→ Source data

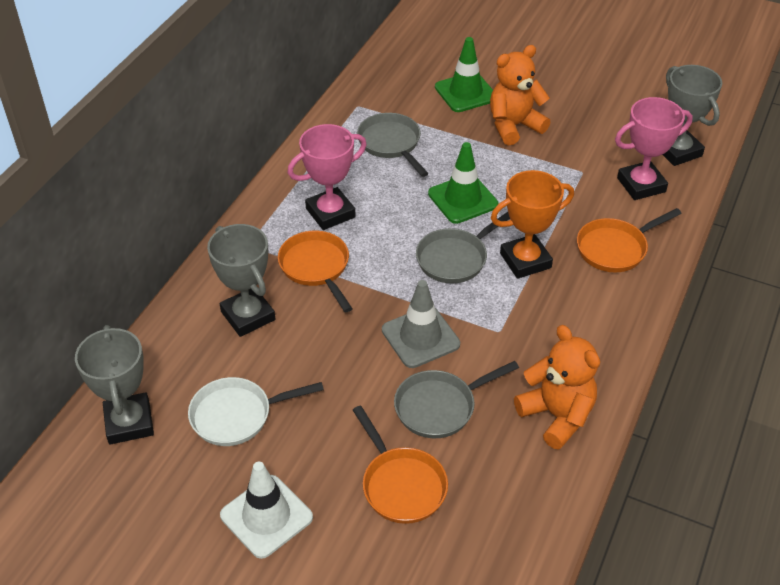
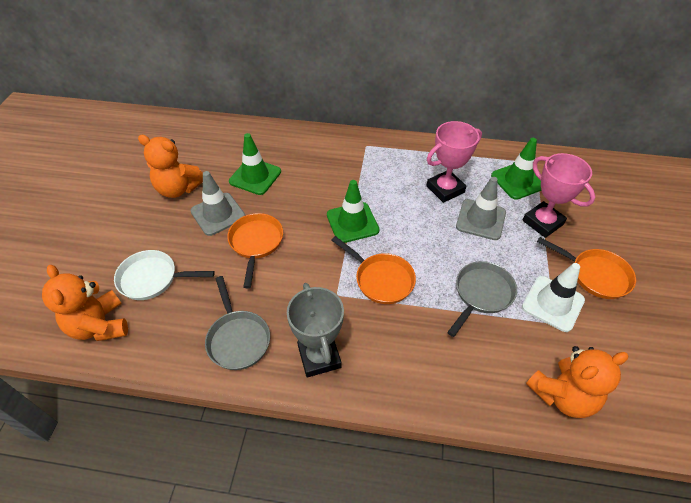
green traffic cone: 2 -> 3
grey pan: 3 -> 2
grey traffic cone: 1 -> 2
grey trophy: 3 -> 1
orange teddy bear: 2 -> 3
orange trophy: 1 -> 0

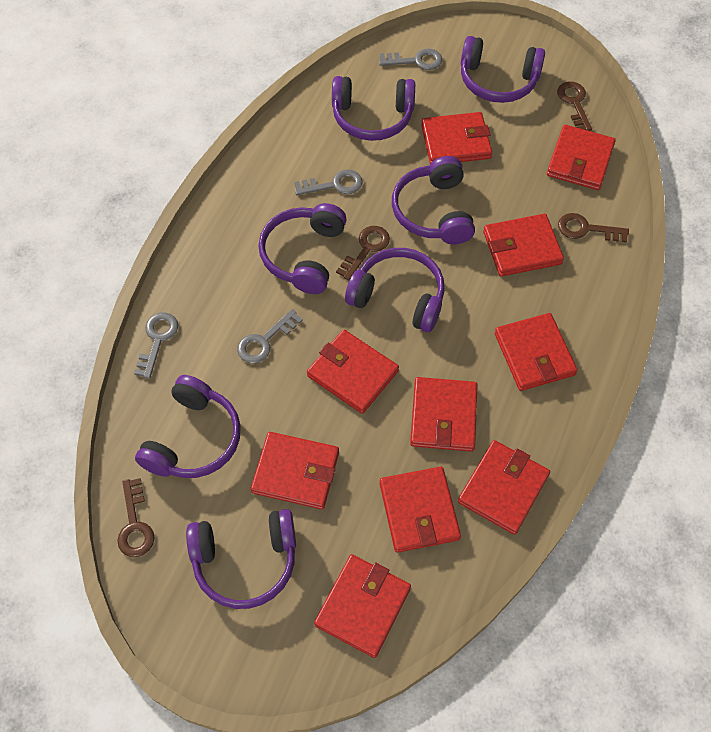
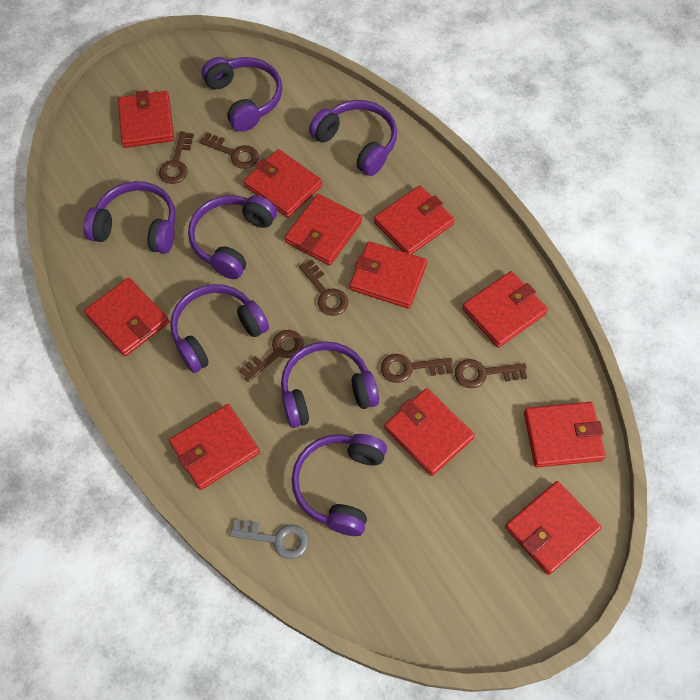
brown key: 4 -> 6
grey key: 4 -> 1
red wallet: 10 -> 11

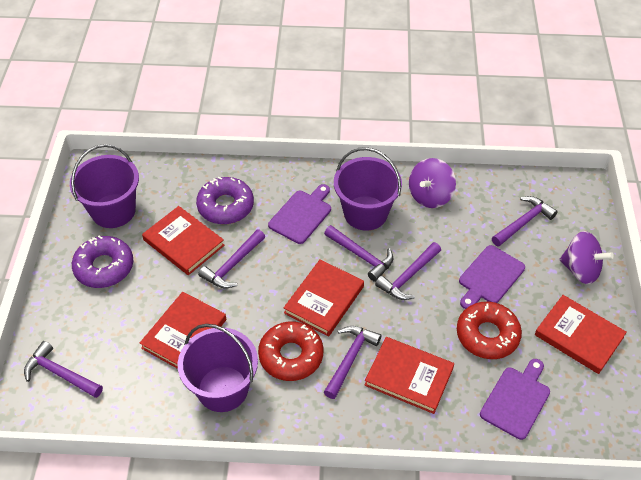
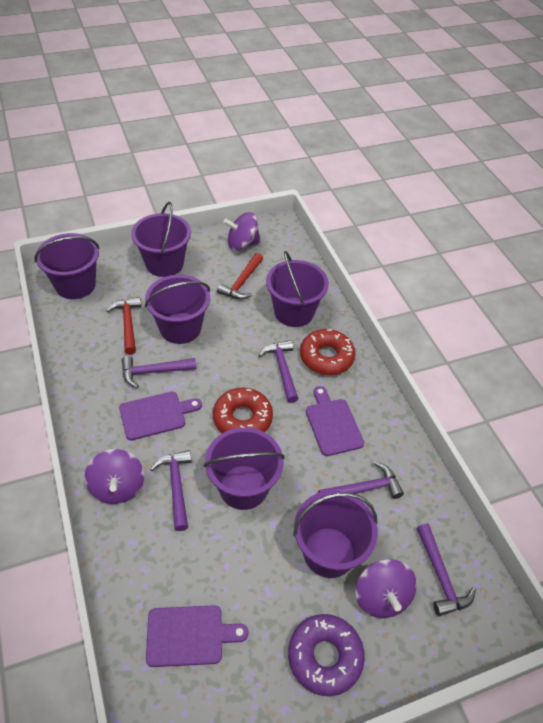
purple bucket: 3 -> 6
purple donut: 2 -> 1
purple hammer: 6 -> 5
purple spinning top: 2 -> 3
red book: 5 -> 0
red hammer: 0 -> 2

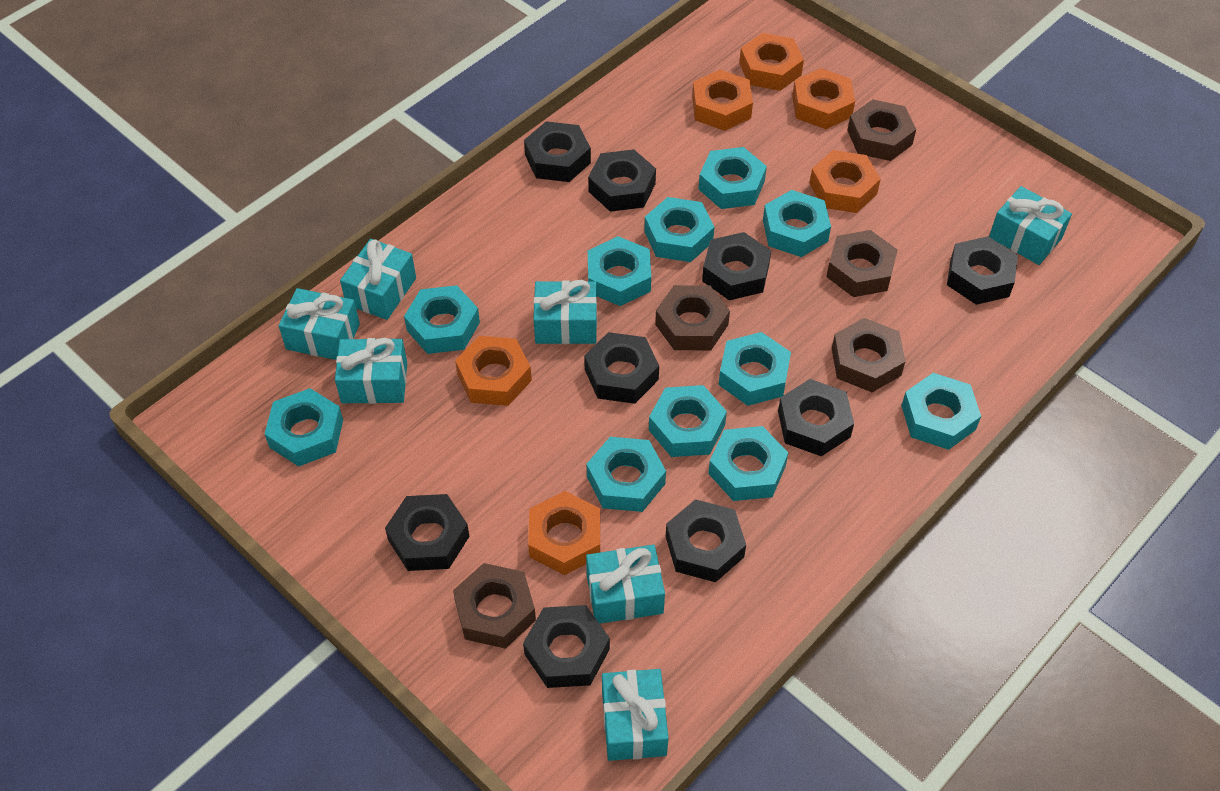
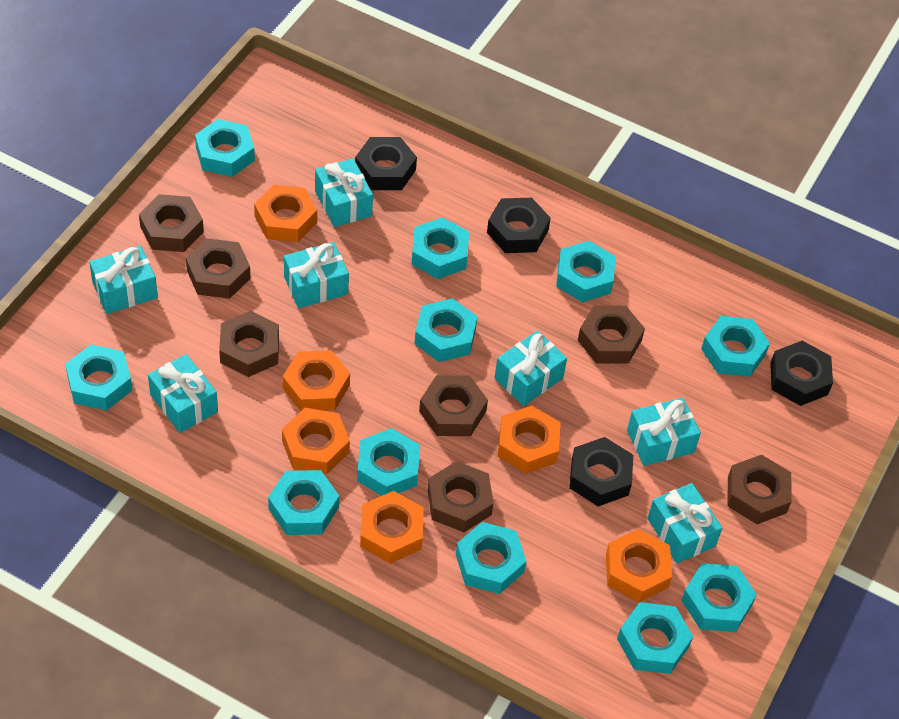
black nut: 9 -> 4
brown nut: 5 -> 7

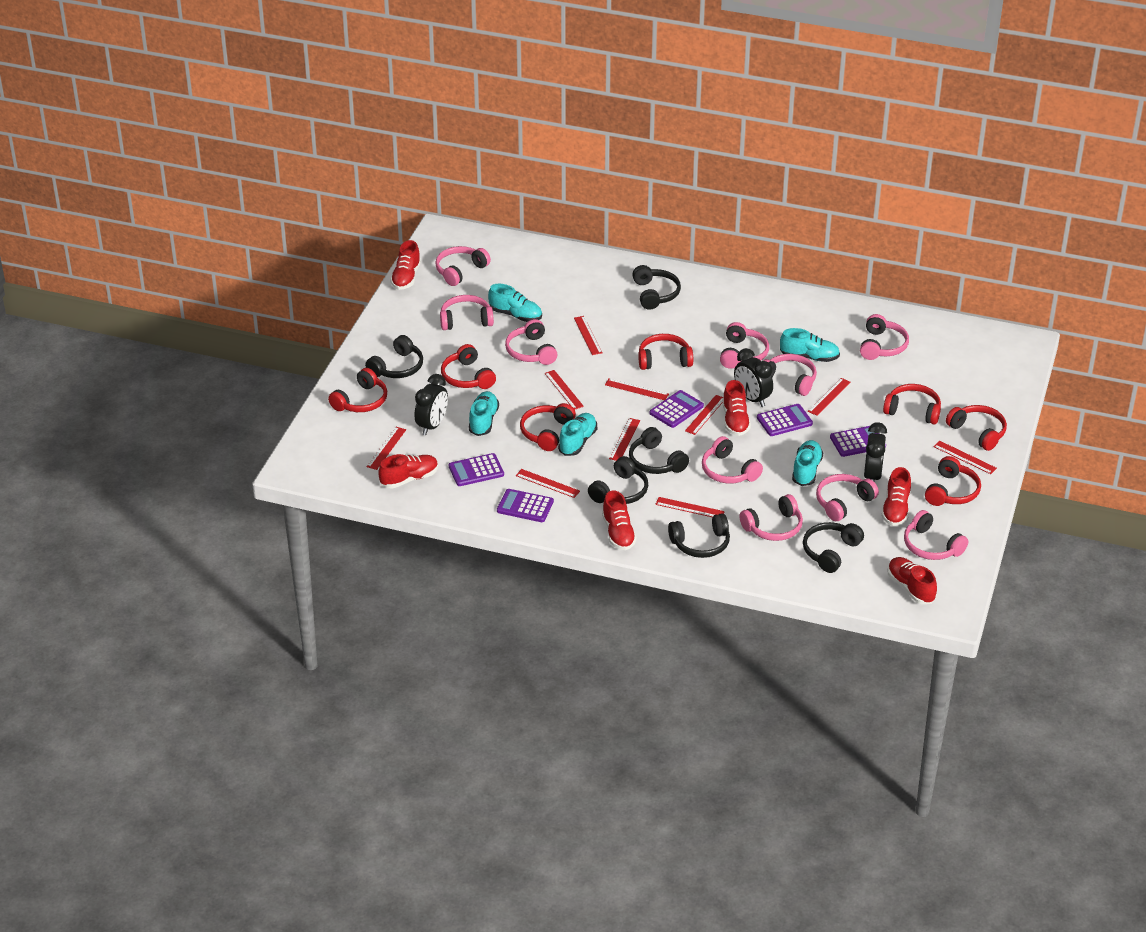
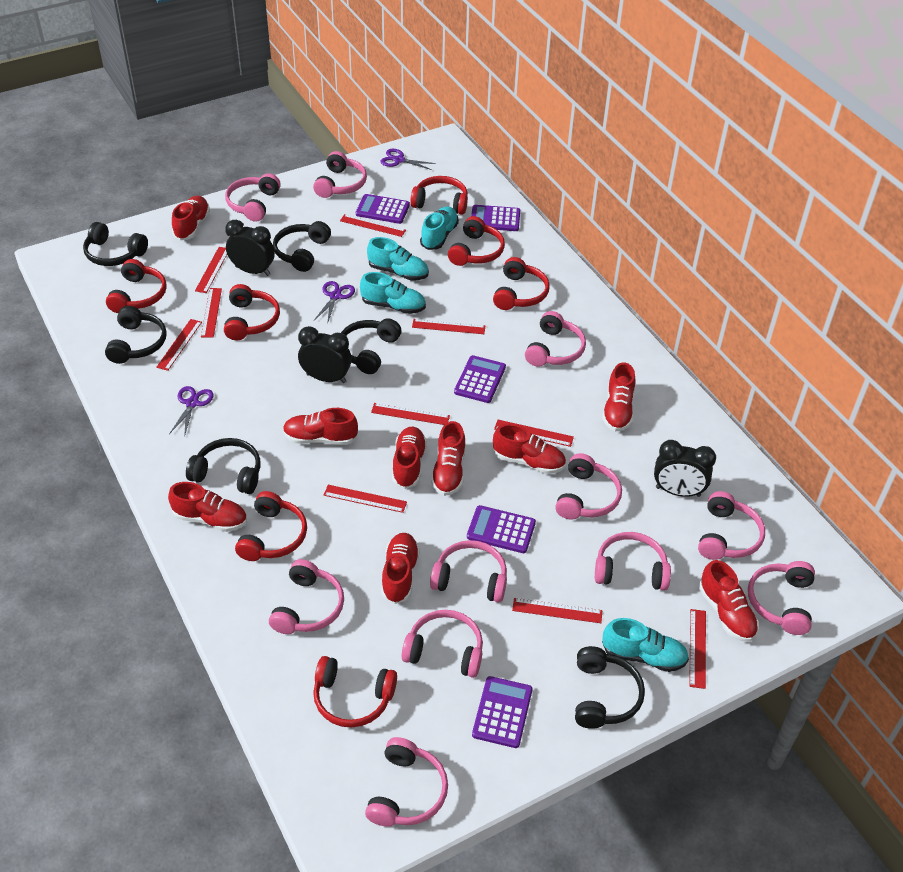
pink headphones: 10 -> 11
purple scissors: 0 -> 3
red shoe: 6 -> 9
turquoise shoe: 5 -> 4

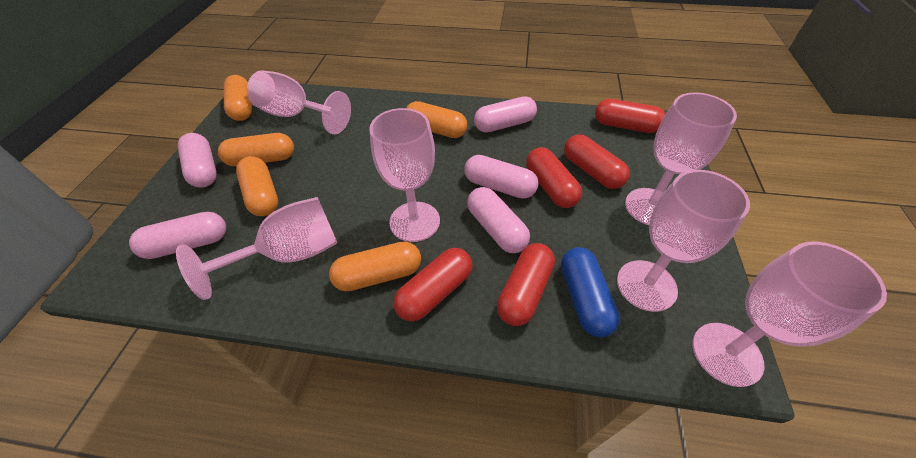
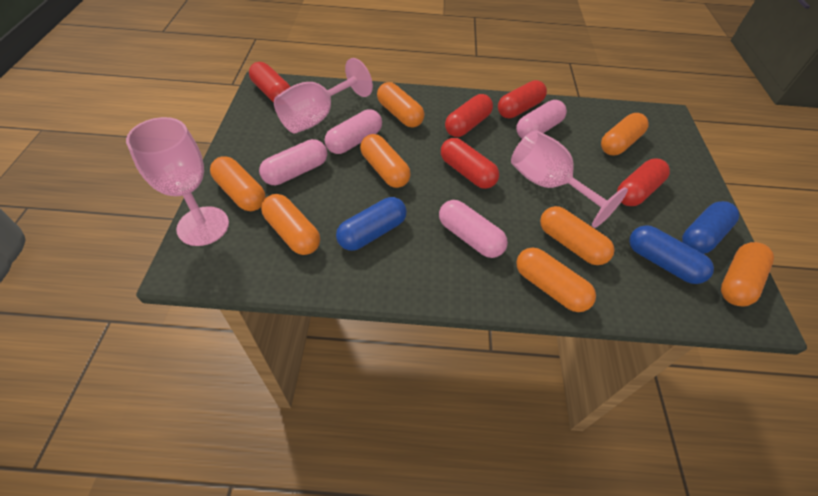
blue capsule: 1 -> 3
orange capsule: 5 -> 8
pink capsule: 5 -> 4
pink goblet: 6 -> 3

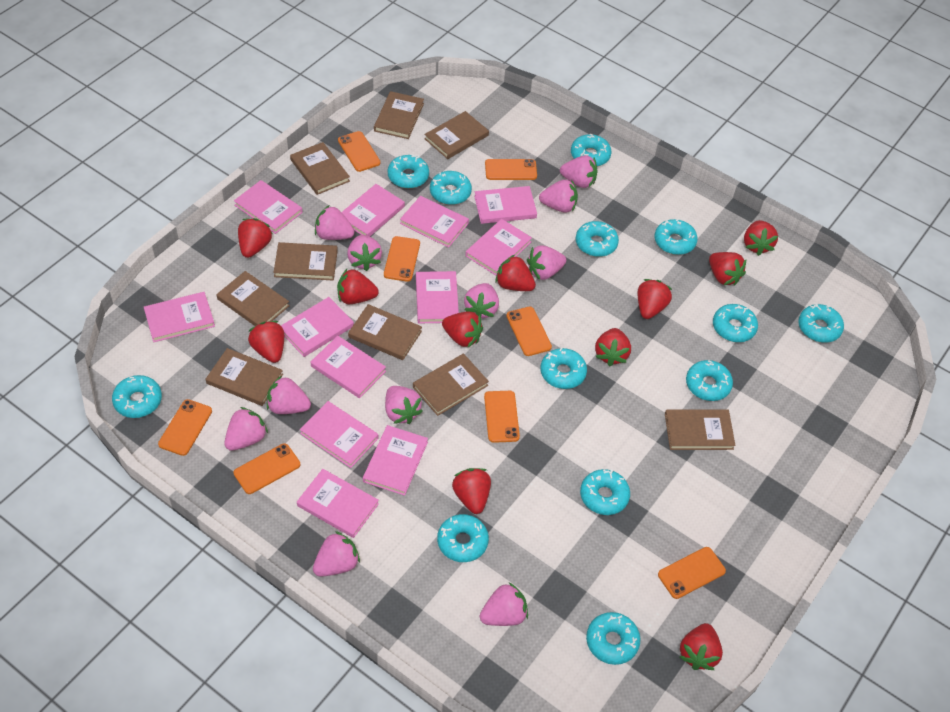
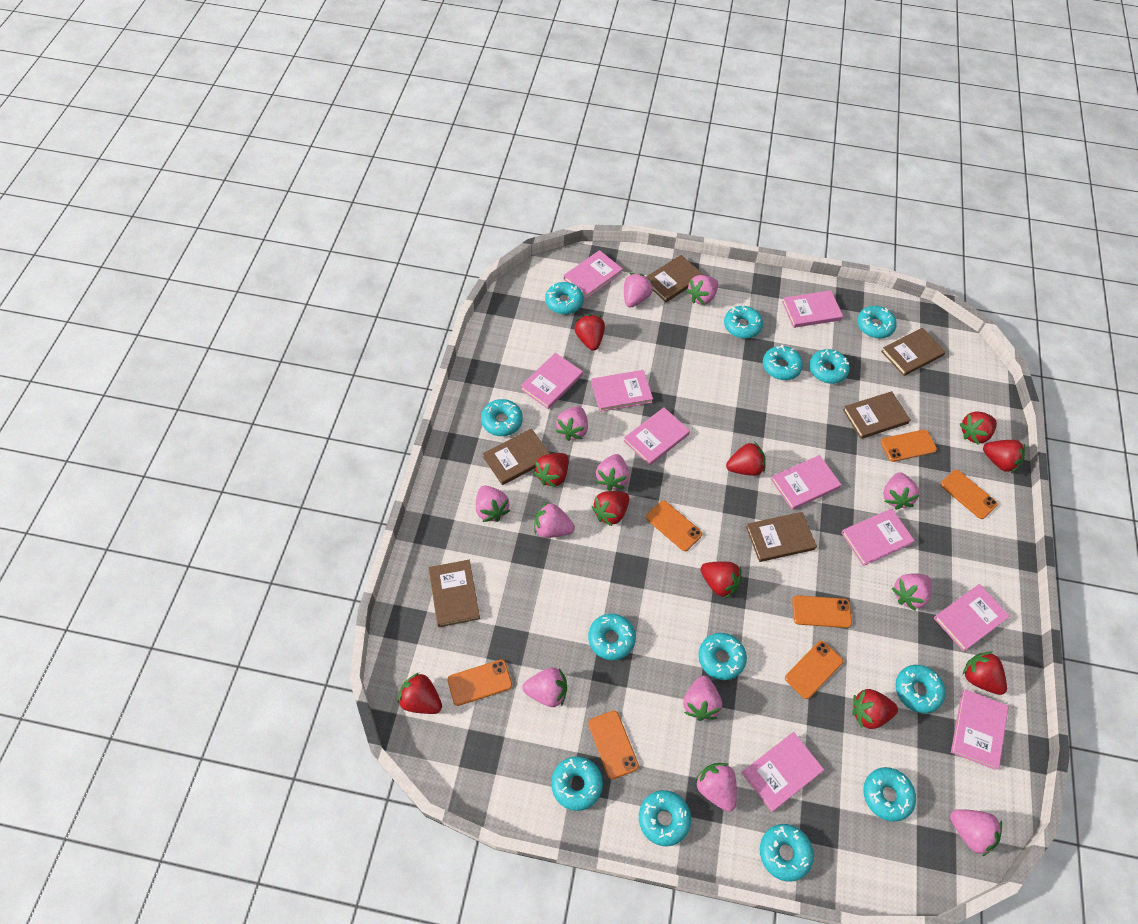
brown book: 9 -> 6
orange phone: 8 -> 7
pink book: 12 -> 10
pink strawberry: 11 -> 12
red strawberry: 11 -> 10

→ What the task asks
Would you please set down the listing above exactly, minus its images?

→ Response to this task
green traffic cone: 2 -> 3
grey pan: 3 -> 2
grey traffic cone: 1 -> 2
grey trophy: 3 -> 1
orange teddy bear: 2 -> 3
orange trophy: 1 -> 0

brown key: 4 -> 6
grey key: 4 -> 1
red wallet: 10 -> 11

purple bucket: 3 -> 6
purple donut: 2 -> 1
purple hammer: 6 -> 5
purple spinning top: 2 -> 3
red book: 5 -> 0
red hammer: 0 -> 2

black nut: 9 -> 4
brown nut: 5 -> 7

pink headphones: 10 -> 11
purple scissors: 0 -> 3
red shoe: 6 -> 9
turquoise shoe: 5 -> 4

blue capsule: 1 -> 3
orange capsule: 5 -> 8
pink capsule: 5 -> 4
pink goblet: 6 -> 3

brown book: 9 -> 6
orange phone: 8 -> 7
pink book: 12 -> 10
pink strawberry: 11 -> 12
red strawberry: 11 -> 10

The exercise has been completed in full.